## [Problem statement]
Among the lines below, copy exactly those from the one with "camera: 30 degrees right, 5 degrees up" through the one with "(762, 539) = (619, 496): orange bowl -> none", counting both ends.

## [Record extracts]
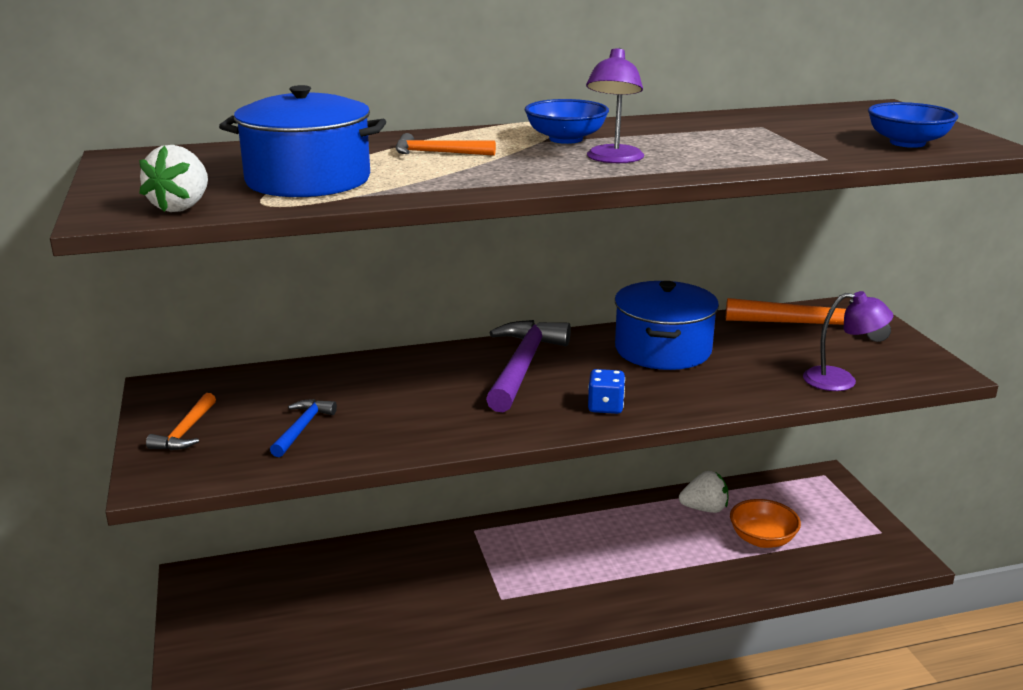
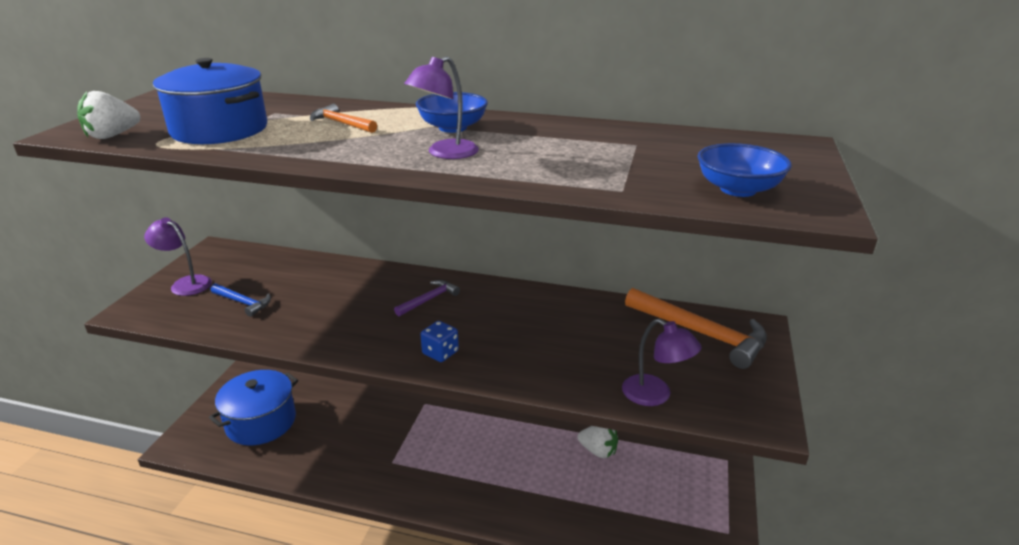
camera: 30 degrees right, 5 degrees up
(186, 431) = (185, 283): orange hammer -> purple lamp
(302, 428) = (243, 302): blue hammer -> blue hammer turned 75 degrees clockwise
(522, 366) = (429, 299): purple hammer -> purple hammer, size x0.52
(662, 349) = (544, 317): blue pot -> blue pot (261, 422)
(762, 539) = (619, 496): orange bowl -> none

==

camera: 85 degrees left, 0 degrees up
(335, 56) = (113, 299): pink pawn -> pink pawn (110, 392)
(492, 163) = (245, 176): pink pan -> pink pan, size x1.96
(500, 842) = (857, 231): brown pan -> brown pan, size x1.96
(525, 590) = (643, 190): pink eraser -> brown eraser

## [Your response]
camera: 30 degrees right, 5 degrees up
(186, 431) = (185, 283): orange hammer -> purple lamp
(302, 428) = (243, 302): blue hammer -> blue hammer turned 75 degrees clockwise
(522, 366) = (429, 299): purple hammer -> purple hammer, size x0.52
(662, 349) = (544, 317): blue pot -> blue pot (261, 422)
(762, 539) = (619, 496): orange bowl -> none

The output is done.